* [Exercise directions] Once you find the line containing "none -> pink brick E5:E10 level 1" in the data below, copy it and each following line exactly, up to and including the line containing "none -> brown slope L11:N12 level 2 top 12", and nothing else.

* [Given records]
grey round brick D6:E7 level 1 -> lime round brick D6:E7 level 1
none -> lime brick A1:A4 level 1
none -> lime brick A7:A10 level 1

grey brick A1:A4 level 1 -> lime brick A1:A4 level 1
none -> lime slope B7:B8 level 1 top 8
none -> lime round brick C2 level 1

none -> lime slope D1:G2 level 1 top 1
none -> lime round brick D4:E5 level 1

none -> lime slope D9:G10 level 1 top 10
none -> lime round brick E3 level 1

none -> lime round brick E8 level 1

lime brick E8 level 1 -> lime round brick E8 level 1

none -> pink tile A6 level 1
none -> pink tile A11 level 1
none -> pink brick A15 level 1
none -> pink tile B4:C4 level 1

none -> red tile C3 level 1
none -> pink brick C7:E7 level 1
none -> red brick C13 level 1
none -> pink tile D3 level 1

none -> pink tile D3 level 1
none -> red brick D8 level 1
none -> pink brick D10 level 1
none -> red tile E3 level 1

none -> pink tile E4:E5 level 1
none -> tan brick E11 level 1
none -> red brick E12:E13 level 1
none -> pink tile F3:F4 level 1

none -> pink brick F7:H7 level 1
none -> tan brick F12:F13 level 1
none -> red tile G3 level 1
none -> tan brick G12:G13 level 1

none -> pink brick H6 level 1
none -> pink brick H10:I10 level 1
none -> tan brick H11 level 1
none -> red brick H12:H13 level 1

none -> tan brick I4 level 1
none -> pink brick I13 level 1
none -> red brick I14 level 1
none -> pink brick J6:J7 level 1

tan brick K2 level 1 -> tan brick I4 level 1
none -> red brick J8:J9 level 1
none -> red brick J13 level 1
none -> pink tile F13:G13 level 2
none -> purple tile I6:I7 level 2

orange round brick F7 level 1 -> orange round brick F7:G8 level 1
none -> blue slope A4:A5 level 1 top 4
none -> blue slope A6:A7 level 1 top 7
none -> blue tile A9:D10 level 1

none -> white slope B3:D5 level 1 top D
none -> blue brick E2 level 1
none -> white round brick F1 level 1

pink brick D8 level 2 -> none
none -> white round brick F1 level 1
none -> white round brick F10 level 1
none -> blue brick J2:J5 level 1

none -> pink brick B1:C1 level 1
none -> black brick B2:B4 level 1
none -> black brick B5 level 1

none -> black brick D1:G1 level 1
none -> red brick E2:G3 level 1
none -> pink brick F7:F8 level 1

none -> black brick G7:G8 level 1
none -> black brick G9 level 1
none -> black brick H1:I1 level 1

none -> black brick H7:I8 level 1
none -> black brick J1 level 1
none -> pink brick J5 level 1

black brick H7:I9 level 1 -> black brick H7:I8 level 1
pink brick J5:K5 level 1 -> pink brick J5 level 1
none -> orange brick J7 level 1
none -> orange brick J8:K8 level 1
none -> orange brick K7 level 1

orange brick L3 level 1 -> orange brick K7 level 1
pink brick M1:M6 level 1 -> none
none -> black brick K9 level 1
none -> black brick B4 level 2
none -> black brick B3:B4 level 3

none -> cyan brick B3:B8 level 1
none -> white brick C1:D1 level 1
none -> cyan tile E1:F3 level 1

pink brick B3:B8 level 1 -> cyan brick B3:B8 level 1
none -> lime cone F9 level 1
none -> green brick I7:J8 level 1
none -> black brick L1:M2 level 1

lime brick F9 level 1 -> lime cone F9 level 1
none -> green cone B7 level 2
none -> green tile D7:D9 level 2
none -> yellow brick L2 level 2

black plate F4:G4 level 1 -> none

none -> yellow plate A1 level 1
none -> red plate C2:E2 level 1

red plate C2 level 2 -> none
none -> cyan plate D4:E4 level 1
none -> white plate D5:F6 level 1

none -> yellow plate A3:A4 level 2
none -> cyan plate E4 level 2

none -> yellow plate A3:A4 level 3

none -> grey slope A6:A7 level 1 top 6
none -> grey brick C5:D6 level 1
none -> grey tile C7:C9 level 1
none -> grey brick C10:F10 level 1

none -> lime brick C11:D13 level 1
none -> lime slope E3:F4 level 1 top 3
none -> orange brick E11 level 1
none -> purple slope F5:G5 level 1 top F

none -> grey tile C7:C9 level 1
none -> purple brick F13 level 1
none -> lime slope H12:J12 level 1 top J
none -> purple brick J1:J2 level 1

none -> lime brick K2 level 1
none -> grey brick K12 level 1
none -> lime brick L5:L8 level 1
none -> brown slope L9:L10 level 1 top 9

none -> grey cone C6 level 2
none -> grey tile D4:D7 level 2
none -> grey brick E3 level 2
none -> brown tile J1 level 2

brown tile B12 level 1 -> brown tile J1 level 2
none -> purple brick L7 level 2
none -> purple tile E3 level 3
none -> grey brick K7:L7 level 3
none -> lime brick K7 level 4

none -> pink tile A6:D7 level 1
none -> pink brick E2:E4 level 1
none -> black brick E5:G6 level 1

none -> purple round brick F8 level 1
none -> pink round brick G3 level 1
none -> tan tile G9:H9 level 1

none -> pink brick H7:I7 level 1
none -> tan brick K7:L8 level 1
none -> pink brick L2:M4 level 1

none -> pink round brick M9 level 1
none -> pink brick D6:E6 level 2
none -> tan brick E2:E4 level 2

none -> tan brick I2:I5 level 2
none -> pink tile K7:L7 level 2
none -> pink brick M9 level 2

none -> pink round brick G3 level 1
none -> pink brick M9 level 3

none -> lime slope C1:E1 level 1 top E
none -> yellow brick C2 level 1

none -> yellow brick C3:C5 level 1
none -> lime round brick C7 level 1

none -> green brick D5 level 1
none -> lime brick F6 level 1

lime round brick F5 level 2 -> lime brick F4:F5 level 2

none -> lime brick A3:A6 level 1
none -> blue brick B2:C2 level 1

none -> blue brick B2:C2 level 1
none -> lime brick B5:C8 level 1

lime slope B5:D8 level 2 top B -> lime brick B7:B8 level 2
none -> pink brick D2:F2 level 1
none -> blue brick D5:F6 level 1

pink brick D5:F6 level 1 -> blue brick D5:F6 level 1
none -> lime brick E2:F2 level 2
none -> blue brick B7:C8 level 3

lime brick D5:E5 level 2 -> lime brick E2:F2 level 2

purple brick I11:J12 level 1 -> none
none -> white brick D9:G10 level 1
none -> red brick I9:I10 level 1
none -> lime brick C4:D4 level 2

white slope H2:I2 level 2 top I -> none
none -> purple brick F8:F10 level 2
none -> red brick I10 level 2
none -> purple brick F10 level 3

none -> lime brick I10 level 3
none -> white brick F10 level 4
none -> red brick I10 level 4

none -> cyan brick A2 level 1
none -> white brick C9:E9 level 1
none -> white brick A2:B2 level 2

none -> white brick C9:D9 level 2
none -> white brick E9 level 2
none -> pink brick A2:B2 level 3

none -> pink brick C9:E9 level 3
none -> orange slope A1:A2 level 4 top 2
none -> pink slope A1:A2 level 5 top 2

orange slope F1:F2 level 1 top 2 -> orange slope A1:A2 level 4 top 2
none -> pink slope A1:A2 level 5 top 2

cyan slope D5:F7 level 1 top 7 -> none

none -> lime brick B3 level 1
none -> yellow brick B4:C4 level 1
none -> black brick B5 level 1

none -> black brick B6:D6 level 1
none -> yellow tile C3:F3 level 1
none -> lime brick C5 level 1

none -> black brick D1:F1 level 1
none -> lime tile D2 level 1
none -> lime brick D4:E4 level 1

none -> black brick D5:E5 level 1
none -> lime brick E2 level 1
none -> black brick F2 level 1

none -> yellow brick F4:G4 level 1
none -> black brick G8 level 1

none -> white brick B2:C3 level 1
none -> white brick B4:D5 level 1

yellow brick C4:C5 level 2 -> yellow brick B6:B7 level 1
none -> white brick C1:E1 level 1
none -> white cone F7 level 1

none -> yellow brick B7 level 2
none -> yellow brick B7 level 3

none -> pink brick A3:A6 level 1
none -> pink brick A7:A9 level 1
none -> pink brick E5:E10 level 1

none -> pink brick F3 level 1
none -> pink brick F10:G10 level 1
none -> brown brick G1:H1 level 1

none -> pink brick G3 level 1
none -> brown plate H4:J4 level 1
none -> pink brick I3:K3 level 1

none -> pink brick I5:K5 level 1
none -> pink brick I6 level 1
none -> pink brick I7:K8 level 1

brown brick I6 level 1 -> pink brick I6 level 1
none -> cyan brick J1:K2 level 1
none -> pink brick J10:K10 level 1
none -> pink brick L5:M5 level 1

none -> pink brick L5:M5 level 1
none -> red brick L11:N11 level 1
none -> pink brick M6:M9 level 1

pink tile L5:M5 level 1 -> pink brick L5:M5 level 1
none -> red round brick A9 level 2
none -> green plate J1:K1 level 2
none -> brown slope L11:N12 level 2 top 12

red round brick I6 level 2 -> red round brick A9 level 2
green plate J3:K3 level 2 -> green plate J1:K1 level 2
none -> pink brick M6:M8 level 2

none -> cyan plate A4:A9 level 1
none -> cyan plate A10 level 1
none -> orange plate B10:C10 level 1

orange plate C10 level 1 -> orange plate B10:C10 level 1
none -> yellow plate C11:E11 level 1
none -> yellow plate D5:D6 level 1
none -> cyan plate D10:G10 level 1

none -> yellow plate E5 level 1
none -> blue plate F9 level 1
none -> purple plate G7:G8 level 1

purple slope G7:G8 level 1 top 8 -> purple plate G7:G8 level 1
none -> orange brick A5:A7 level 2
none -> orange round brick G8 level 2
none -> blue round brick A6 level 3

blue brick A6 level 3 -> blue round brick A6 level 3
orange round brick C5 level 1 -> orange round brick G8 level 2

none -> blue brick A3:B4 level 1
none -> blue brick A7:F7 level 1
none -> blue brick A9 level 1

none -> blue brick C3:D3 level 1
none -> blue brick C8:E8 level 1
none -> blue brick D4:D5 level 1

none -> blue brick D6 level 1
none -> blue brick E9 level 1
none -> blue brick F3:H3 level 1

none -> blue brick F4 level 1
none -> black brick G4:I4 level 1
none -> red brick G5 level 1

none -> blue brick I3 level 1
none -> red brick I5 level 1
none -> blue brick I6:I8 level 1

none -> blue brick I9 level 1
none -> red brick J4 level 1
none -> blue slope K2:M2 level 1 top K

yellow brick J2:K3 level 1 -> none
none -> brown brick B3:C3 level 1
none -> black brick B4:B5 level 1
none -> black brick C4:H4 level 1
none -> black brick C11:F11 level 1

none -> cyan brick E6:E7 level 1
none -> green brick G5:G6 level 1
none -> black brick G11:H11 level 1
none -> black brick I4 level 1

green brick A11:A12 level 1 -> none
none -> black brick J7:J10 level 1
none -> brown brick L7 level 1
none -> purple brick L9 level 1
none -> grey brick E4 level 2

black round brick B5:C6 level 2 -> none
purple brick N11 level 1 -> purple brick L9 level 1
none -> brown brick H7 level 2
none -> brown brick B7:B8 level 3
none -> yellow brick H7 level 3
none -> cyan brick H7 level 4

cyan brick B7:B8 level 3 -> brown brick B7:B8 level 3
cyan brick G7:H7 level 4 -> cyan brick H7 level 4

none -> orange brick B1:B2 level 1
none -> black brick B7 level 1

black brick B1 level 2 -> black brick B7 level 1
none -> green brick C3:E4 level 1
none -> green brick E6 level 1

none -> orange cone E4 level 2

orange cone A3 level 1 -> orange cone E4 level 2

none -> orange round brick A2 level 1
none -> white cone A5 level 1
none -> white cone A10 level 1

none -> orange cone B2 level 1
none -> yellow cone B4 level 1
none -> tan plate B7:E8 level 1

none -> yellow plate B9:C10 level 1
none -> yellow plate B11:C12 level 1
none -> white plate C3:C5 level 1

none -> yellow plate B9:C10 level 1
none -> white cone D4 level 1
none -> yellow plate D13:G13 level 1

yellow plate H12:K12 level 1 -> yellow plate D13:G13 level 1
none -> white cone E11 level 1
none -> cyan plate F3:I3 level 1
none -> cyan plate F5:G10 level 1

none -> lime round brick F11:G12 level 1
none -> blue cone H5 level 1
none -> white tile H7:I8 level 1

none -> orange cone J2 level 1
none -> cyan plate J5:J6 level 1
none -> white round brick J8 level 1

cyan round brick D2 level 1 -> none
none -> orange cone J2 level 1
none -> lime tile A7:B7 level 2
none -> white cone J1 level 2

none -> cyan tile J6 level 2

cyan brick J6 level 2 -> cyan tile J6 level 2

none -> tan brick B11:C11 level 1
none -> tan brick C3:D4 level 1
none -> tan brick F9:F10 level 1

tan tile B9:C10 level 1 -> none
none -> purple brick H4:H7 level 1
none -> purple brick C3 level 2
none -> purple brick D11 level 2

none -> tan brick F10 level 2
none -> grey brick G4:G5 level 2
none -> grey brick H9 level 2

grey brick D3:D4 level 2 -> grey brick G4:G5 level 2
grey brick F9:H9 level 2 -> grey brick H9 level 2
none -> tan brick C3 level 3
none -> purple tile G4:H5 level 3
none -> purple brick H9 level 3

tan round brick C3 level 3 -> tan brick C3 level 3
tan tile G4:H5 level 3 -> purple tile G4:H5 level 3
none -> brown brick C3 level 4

* [Written answer]
none -> pink brick E5:E10 level 1

none -> pink brick F3 level 1
none -> pink brick F10:G10 level 1
none -> brown brick G1:H1 level 1

none -> pink brick G3 level 1
none -> brown plate H4:J4 level 1
none -> pink brick I3:K3 level 1

none -> pink brick I5:K5 level 1
none -> pink brick I6 level 1
none -> pink brick I7:K8 level 1

brown brick I6 level 1 -> pink brick I6 level 1
none -> cyan brick J1:K2 level 1
none -> pink brick J10:K10 level 1
none -> pink brick L5:M5 level 1

none -> pink brick L5:M5 level 1
none -> red brick L11:N11 level 1
none -> pink brick M6:M9 level 1

pink tile L5:M5 level 1 -> pink brick L5:M5 level 1
none -> red round brick A9 level 2
none -> green plate J1:K1 level 2
none -> brown slope L11:N12 level 2 top 12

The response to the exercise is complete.